#### [INSTRUCTIONS FOR THE TASK]
Look through the entries that follow and count the lines with the word "lime". The reply is that number alone.
----- SOURCE INFORMATION -----
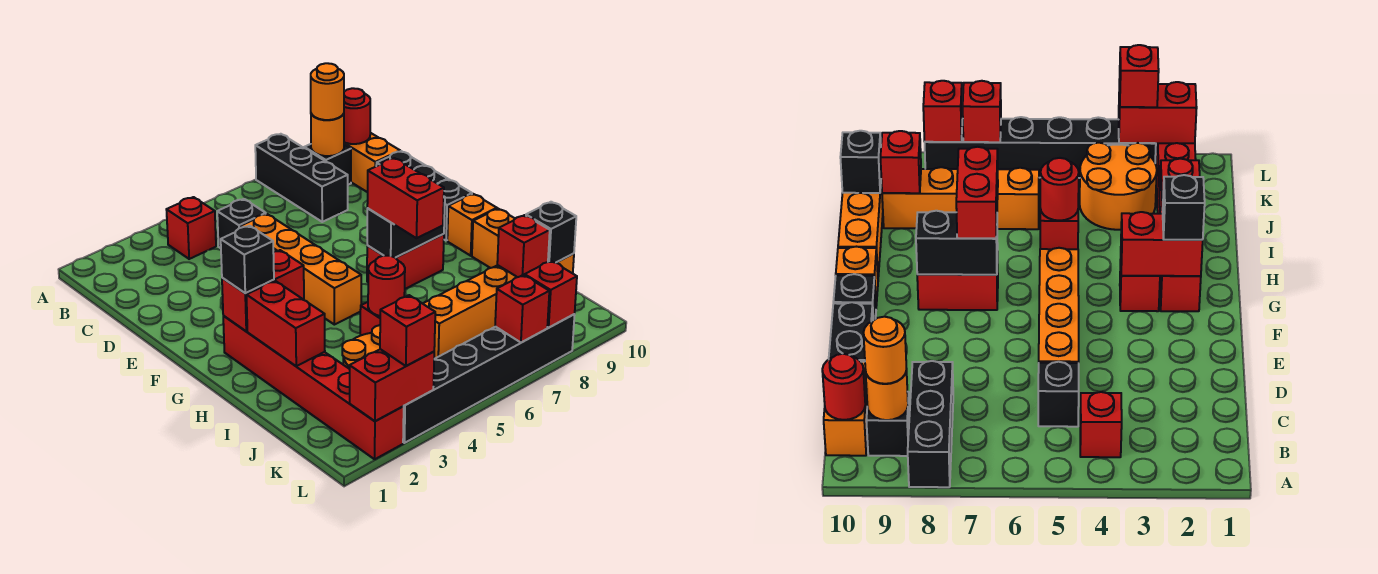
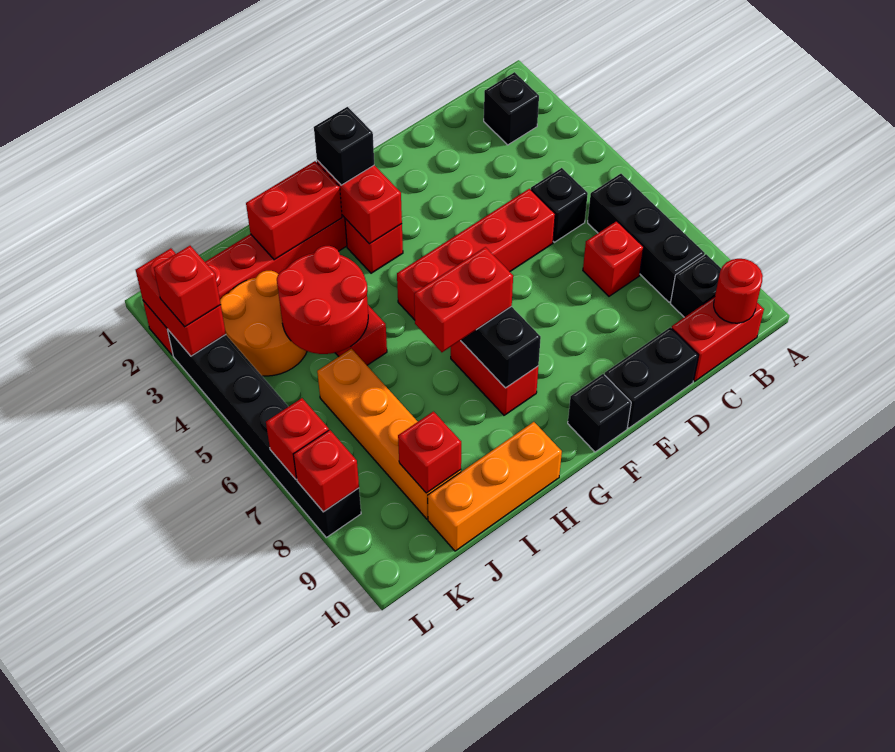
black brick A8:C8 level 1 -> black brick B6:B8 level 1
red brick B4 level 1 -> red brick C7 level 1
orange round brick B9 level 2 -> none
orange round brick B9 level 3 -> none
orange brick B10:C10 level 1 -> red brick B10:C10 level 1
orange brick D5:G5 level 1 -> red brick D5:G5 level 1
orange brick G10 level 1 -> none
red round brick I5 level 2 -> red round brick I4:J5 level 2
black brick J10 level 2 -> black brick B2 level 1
-----
----- SOURCE INFORMATION -----
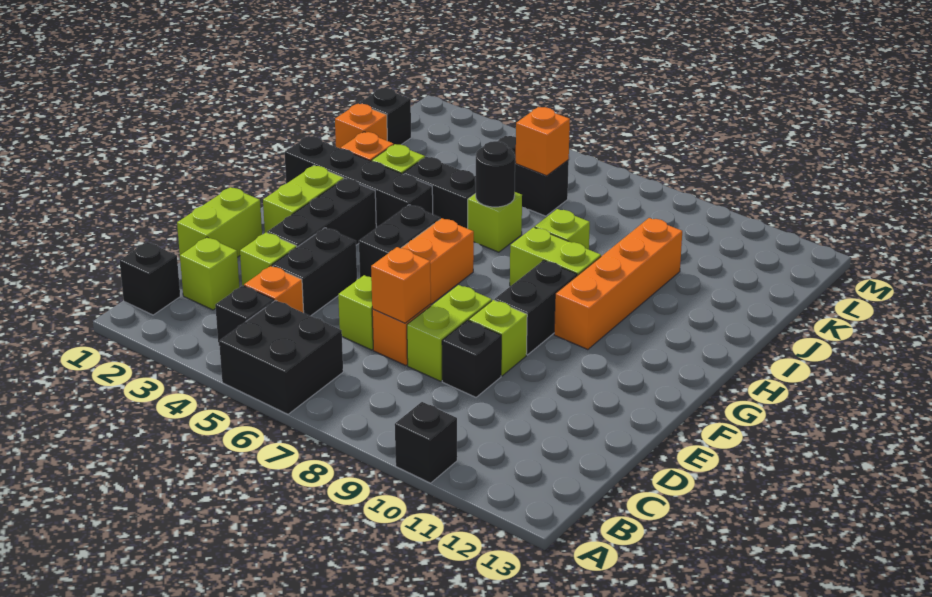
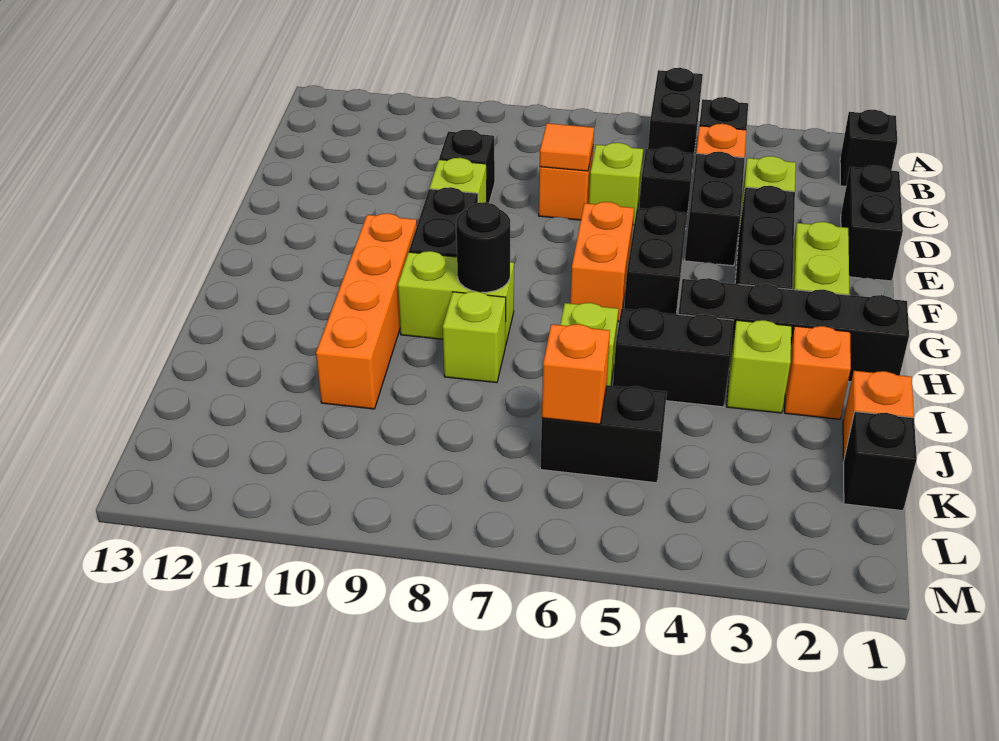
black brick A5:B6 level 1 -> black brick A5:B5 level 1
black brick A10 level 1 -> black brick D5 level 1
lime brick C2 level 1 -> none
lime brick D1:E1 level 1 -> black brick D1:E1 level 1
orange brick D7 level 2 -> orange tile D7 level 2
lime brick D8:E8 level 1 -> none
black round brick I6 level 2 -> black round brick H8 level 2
-----
#### [ANSWER BOX]
3